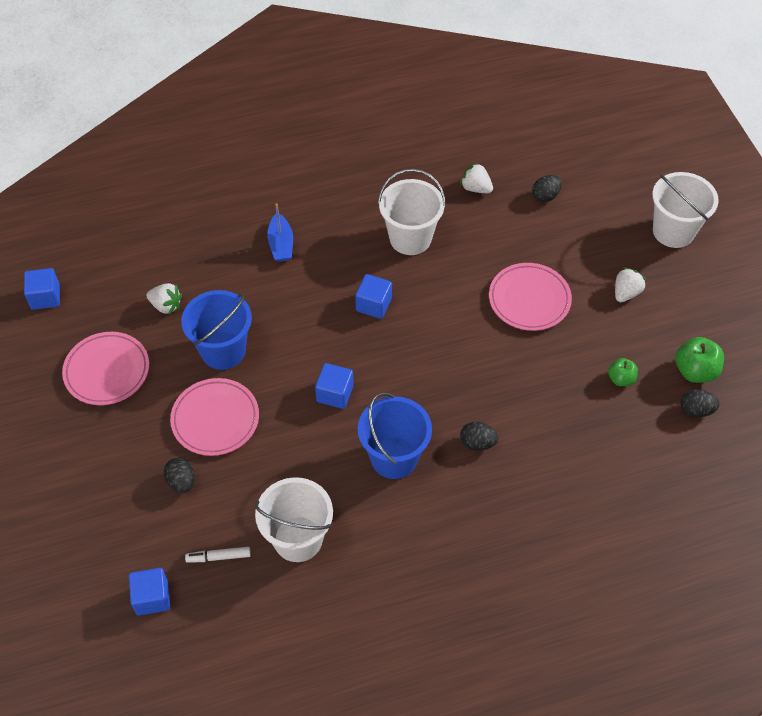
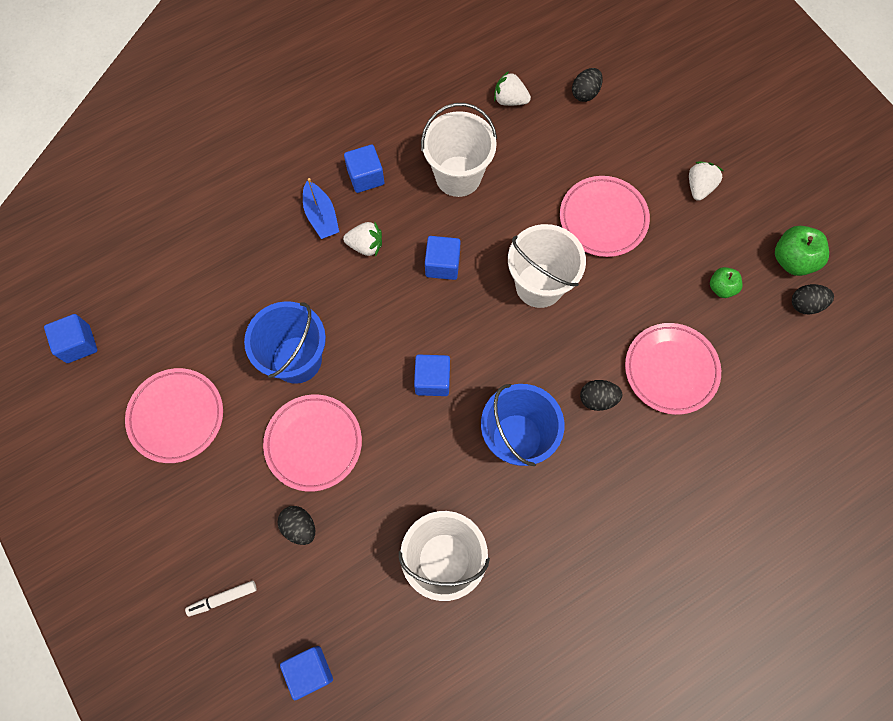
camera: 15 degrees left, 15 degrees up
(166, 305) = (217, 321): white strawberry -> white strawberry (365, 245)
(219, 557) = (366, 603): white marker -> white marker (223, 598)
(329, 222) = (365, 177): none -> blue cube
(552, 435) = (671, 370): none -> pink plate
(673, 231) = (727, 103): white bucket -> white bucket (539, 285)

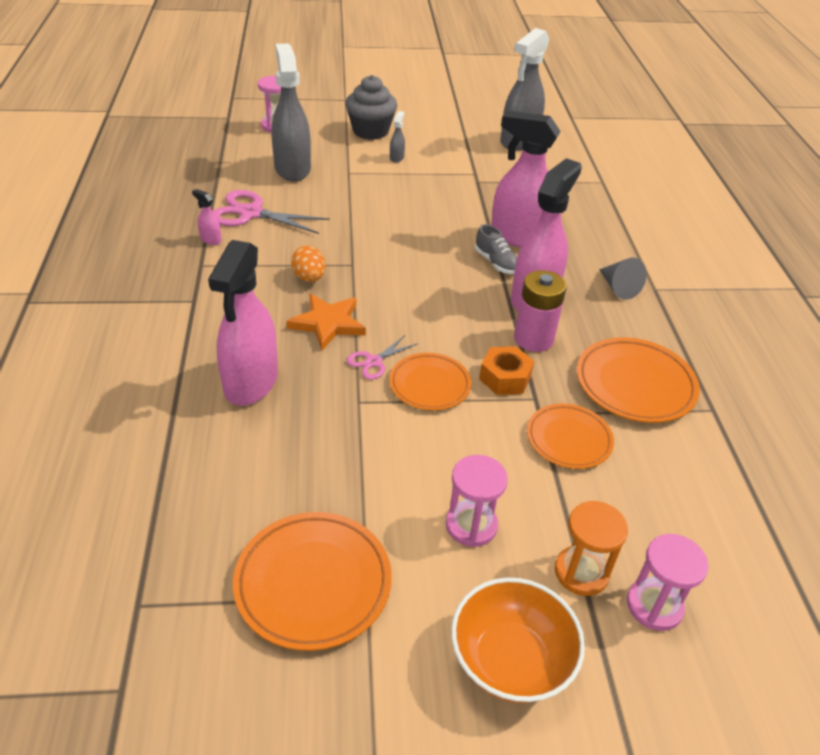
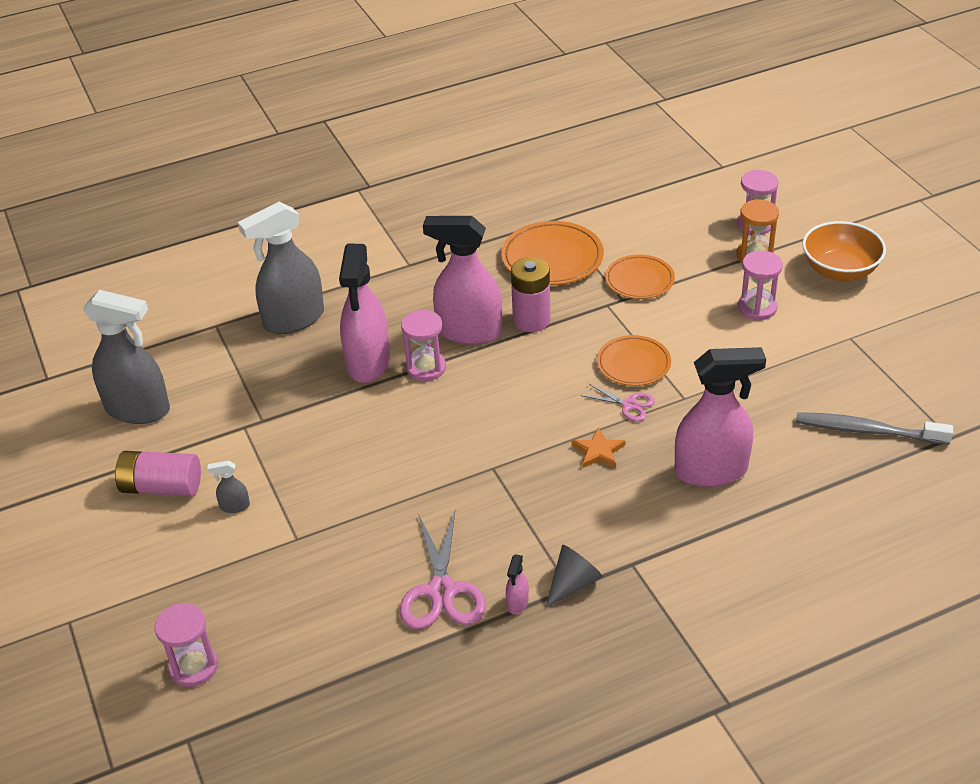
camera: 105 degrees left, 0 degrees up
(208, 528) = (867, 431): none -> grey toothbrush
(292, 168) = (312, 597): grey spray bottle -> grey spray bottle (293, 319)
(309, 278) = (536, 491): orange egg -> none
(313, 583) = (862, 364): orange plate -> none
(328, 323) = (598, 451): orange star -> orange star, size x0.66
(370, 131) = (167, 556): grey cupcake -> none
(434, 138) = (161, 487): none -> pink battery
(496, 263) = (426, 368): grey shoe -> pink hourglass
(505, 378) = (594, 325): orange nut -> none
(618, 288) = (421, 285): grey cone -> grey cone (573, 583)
____
Try it. The string to find is "pink"; copy every line of the listing that has it.

Problem solution.
(552, 435) = (671, 370): none -> pink plate
(434, 138) = (161, 487): none -> pink battery
(496, 263) = (426, 368): grey shoe -> pink hourglass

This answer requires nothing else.